---------- SUPPLIED MATERIAL ----------

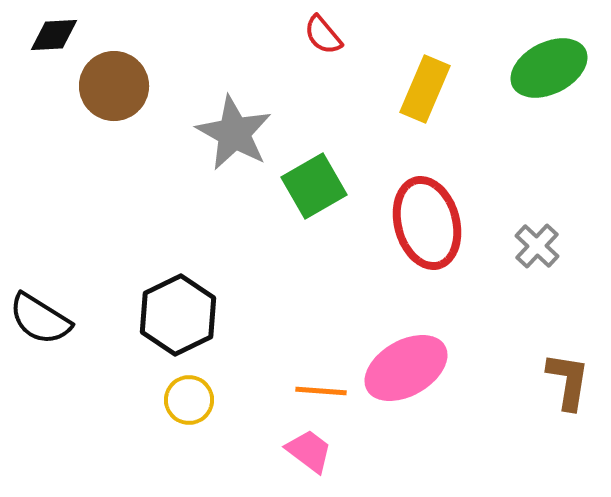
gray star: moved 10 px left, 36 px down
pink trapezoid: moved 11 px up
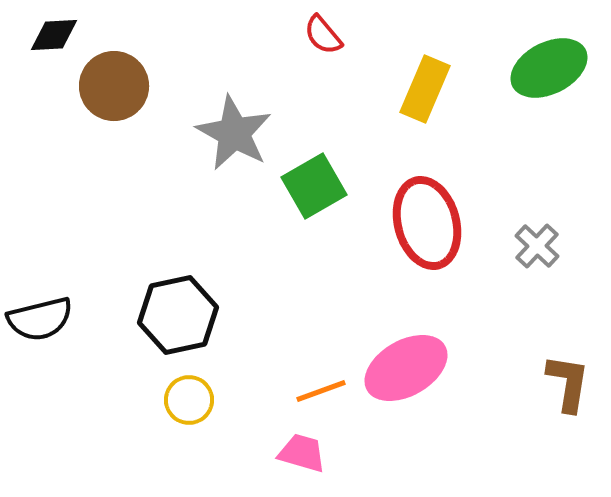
black hexagon: rotated 14 degrees clockwise
black semicircle: rotated 46 degrees counterclockwise
brown L-shape: moved 2 px down
orange line: rotated 24 degrees counterclockwise
pink trapezoid: moved 7 px left, 2 px down; rotated 21 degrees counterclockwise
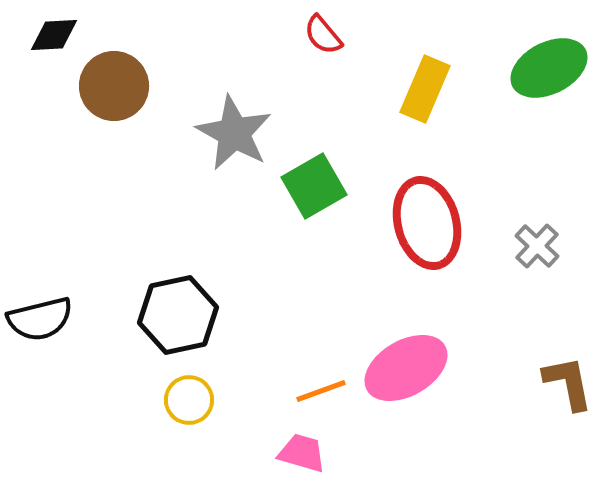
brown L-shape: rotated 20 degrees counterclockwise
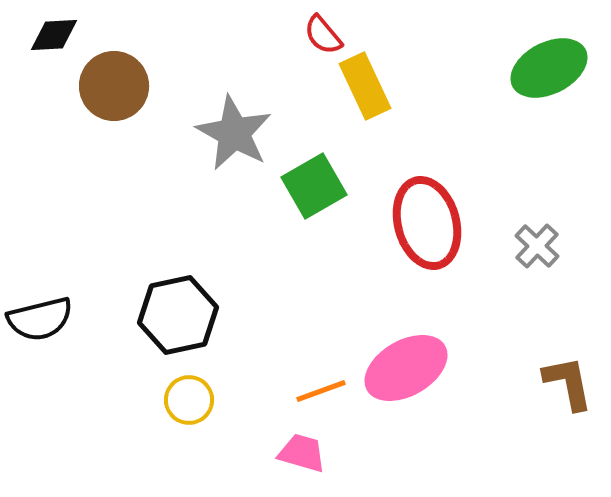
yellow rectangle: moved 60 px left, 3 px up; rotated 48 degrees counterclockwise
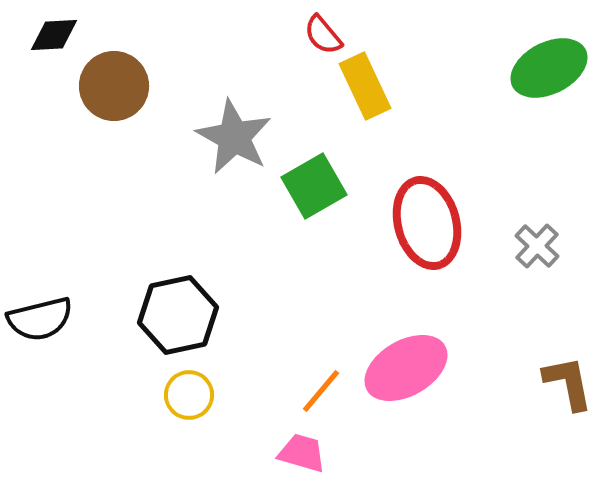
gray star: moved 4 px down
orange line: rotated 30 degrees counterclockwise
yellow circle: moved 5 px up
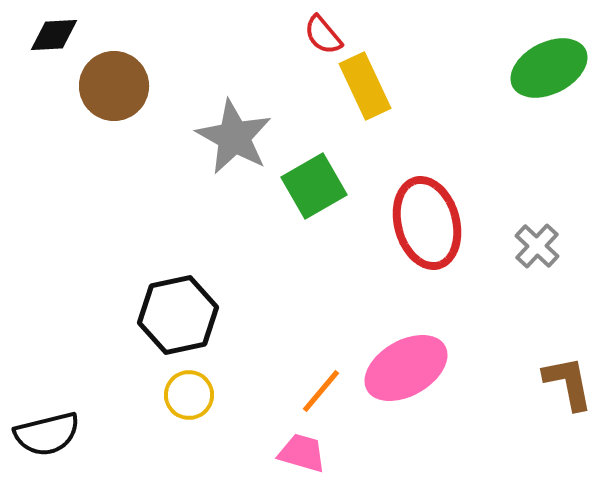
black semicircle: moved 7 px right, 115 px down
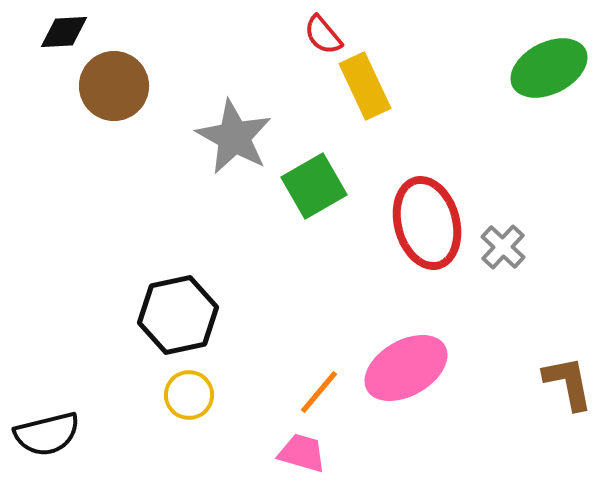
black diamond: moved 10 px right, 3 px up
gray cross: moved 34 px left, 1 px down
orange line: moved 2 px left, 1 px down
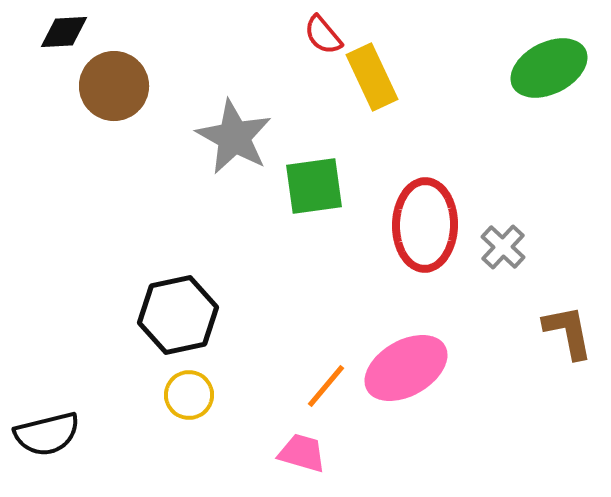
yellow rectangle: moved 7 px right, 9 px up
green square: rotated 22 degrees clockwise
red ellipse: moved 2 px left, 2 px down; rotated 16 degrees clockwise
brown L-shape: moved 51 px up
orange line: moved 7 px right, 6 px up
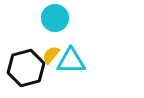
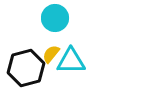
yellow semicircle: moved 1 px up
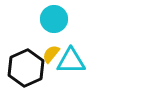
cyan circle: moved 1 px left, 1 px down
black hexagon: rotated 9 degrees counterclockwise
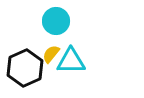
cyan circle: moved 2 px right, 2 px down
black hexagon: moved 1 px left
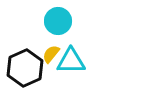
cyan circle: moved 2 px right
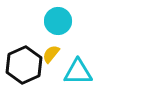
cyan triangle: moved 7 px right, 11 px down
black hexagon: moved 1 px left, 3 px up
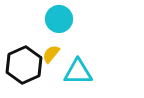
cyan circle: moved 1 px right, 2 px up
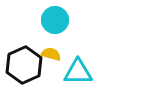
cyan circle: moved 4 px left, 1 px down
yellow semicircle: rotated 66 degrees clockwise
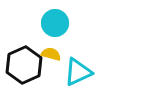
cyan circle: moved 3 px down
cyan triangle: rotated 24 degrees counterclockwise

----------

### REQUIREMENTS:
Please rewrite every line of the material above with "pink trapezoid" changed to "purple trapezoid" and everything else kept the same, leaving out the picture lines.

### SOLUTION TO THIS TASK:
gray star: moved 10 px left, 36 px down
purple trapezoid: moved 11 px up
black hexagon: rotated 14 degrees clockwise
black semicircle: rotated 46 degrees counterclockwise
brown L-shape: moved 2 px down
orange line: rotated 24 degrees counterclockwise
purple trapezoid: moved 7 px left, 2 px down; rotated 21 degrees counterclockwise
brown L-shape: rotated 20 degrees counterclockwise
yellow rectangle: moved 60 px left, 3 px up; rotated 48 degrees counterclockwise
gray star: moved 4 px down
orange line: rotated 30 degrees counterclockwise
yellow circle: moved 5 px up
black semicircle: moved 7 px right, 115 px down
black diamond: moved 10 px right, 3 px up
gray cross: moved 34 px left, 1 px down
orange line: moved 2 px left, 1 px down
yellow rectangle: moved 7 px right, 9 px up
green square: rotated 22 degrees clockwise
red ellipse: moved 2 px left, 2 px down; rotated 16 degrees clockwise
brown L-shape: moved 51 px up
orange line: moved 7 px right, 6 px up
yellow semicircle: moved 1 px up
cyan circle: moved 1 px left, 1 px down
black hexagon: rotated 9 degrees counterclockwise
cyan circle: moved 2 px right, 2 px down
black hexagon: moved 1 px left
cyan circle: moved 2 px right
cyan triangle: moved 7 px right, 11 px down
black hexagon: moved 1 px left, 3 px up
cyan circle: moved 1 px right, 2 px up
cyan circle: moved 4 px left, 1 px down
yellow semicircle: rotated 66 degrees clockwise
cyan circle: moved 3 px down
cyan triangle: rotated 24 degrees counterclockwise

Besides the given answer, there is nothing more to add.